About this task
Copy out exactly the stretch of the listing below that begins at the line containing "RGB3: KY-016 -> SMD5050" and ends at the line containing "RTC1: PCF8523 -> DS1307", and copy nothing outside it.

Information
|---|

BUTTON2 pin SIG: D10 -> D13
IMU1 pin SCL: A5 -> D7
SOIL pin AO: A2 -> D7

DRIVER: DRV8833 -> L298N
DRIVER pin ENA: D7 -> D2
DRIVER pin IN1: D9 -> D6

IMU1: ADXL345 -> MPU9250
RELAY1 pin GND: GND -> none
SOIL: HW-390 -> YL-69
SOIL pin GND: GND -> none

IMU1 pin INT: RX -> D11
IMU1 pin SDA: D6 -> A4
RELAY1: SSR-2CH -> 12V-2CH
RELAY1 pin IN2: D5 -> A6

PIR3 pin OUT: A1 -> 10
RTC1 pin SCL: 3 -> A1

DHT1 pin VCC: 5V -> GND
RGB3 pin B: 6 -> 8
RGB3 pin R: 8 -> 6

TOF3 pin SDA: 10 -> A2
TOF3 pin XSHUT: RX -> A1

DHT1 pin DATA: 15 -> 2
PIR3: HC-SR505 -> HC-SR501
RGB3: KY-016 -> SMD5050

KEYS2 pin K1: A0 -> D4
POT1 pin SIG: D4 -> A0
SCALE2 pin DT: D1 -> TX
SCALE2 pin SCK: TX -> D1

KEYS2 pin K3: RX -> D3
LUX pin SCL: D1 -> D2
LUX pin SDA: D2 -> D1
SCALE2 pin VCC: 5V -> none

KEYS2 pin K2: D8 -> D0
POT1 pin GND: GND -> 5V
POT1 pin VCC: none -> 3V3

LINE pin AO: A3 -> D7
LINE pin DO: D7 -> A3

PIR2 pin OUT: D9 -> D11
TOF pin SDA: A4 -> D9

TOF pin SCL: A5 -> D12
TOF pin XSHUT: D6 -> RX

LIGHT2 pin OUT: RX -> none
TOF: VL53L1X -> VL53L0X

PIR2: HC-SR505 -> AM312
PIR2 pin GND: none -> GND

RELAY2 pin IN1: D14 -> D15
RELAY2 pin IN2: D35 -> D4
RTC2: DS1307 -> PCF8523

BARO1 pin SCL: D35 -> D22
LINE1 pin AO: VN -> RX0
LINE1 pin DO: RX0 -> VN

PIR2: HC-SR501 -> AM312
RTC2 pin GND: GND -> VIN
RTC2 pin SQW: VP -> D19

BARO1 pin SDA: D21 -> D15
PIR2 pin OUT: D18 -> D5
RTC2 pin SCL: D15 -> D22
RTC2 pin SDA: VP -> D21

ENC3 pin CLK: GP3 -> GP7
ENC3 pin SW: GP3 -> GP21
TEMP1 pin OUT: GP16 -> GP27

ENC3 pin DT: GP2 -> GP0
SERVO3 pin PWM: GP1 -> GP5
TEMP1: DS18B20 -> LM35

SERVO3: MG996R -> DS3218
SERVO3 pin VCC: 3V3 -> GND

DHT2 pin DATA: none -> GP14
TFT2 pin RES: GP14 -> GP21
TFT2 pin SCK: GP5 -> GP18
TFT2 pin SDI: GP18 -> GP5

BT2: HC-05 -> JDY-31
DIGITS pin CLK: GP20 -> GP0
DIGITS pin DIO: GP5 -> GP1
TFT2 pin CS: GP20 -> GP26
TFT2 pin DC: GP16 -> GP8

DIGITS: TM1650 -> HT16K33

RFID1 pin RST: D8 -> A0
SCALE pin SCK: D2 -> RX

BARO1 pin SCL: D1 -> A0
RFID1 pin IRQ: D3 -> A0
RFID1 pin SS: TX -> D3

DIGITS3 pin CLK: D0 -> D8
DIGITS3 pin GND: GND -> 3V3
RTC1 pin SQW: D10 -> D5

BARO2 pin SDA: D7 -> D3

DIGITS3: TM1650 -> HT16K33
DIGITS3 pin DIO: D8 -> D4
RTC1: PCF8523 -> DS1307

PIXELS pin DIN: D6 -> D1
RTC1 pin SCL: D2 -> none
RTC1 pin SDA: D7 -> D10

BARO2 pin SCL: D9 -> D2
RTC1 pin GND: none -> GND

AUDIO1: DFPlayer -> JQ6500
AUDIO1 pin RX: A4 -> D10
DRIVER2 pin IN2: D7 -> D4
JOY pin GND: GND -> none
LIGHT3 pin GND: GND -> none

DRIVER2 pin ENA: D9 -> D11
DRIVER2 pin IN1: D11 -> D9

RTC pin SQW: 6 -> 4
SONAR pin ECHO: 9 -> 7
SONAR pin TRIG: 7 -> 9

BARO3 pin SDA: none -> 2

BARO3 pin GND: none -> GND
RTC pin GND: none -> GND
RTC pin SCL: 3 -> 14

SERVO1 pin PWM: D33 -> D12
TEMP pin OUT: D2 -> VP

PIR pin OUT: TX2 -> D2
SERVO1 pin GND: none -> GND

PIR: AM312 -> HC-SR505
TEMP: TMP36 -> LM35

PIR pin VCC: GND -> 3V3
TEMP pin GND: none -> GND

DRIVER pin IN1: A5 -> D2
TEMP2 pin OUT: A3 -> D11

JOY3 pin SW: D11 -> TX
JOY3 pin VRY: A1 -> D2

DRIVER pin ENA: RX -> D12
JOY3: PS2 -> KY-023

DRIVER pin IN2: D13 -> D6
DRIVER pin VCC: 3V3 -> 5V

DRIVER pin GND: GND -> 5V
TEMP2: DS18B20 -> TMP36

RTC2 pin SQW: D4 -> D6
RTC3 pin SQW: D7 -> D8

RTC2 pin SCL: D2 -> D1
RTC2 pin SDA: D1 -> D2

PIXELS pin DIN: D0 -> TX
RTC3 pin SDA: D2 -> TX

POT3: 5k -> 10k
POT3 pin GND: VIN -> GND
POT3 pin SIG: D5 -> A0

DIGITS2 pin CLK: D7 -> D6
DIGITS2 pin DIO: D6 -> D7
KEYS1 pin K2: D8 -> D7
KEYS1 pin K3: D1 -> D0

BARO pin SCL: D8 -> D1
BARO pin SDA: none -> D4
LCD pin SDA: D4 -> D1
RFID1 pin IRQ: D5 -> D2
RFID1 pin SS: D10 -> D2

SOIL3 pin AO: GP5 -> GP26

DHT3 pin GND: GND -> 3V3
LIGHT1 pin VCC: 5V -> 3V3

|---|

Response area
RGB3: KY-016 -> SMD5050

KEYS2 pin K1: A0 -> D4
POT1 pin SIG: D4 -> A0
SCALE2 pin DT: D1 -> TX
SCALE2 pin SCK: TX -> D1

KEYS2 pin K3: RX -> D3
LUX pin SCL: D1 -> D2
LUX pin SDA: D2 -> D1
SCALE2 pin VCC: 5V -> none

KEYS2 pin K2: D8 -> D0
POT1 pin GND: GND -> 5V
POT1 pin VCC: none -> 3V3

LINE pin AO: A3 -> D7
LINE pin DO: D7 -> A3

PIR2 pin OUT: D9 -> D11
TOF pin SDA: A4 -> D9

TOF pin SCL: A5 -> D12
TOF pin XSHUT: D6 -> RX

LIGHT2 pin OUT: RX -> none
TOF: VL53L1X -> VL53L0X

PIR2: HC-SR505 -> AM312
PIR2 pin GND: none -> GND

RELAY2 pin IN1: D14 -> D15
RELAY2 pin IN2: D35 -> D4
RTC2: DS1307 -> PCF8523

BARO1 pin SCL: D35 -> D22
LINE1 pin AO: VN -> RX0
LINE1 pin DO: RX0 -> VN

PIR2: HC-SR501 -> AM312
RTC2 pin GND: GND -> VIN
RTC2 pin SQW: VP -> D19

BARO1 pin SDA: D21 -> D15
PIR2 pin OUT: D18 -> D5
RTC2 pin SCL: D15 -> D22
RTC2 pin SDA: VP -> D21

ENC3 pin CLK: GP3 -> GP7
ENC3 pin SW: GP3 -> GP21
TEMP1 pin OUT: GP16 -> GP27

ENC3 pin DT: GP2 -> GP0
SERVO3 pin PWM: GP1 -> GP5
TEMP1: DS18B20 -> LM35

SERVO3: MG996R -> DS3218
SERVO3 pin VCC: 3V3 -> GND

DHT2 pin DATA: none -> GP14
TFT2 pin RES: GP14 -> GP21
TFT2 pin SCK: GP5 -> GP18
TFT2 pin SDI: GP18 -> GP5

BT2: HC-05 -> JDY-31
DIGITS pin CLK: GP20 -> GP0
DIGITS pin DIO: GP5 -> GP1
TFT2 pin CS: GP20 -> GP26
TFT2 pin DC: GP16 -> GP8

DIGITS: TM1650 -> HT16K33

RFID1 pin RST: D8 -> A0
SCALE pin SCK: D2 -> RX

BARO1 pin SCL: D1 -> A0
RFID1 pin IRQ: D3 -> A0
RFID1 pin SS: TX -> D3

DIGITS3 pin CLK: D0 -> D8
DIGITS3 pin GND: GND -> 3V3
RTC1 pin SQW: D10 -> D5

BARO2 pin SDA: D7 -> D3

DIGITS3: TM1650 -> HT16K33
DIGITS3 pin DIO: D8 -> D4
RTC1: PCF8523 -> DS1307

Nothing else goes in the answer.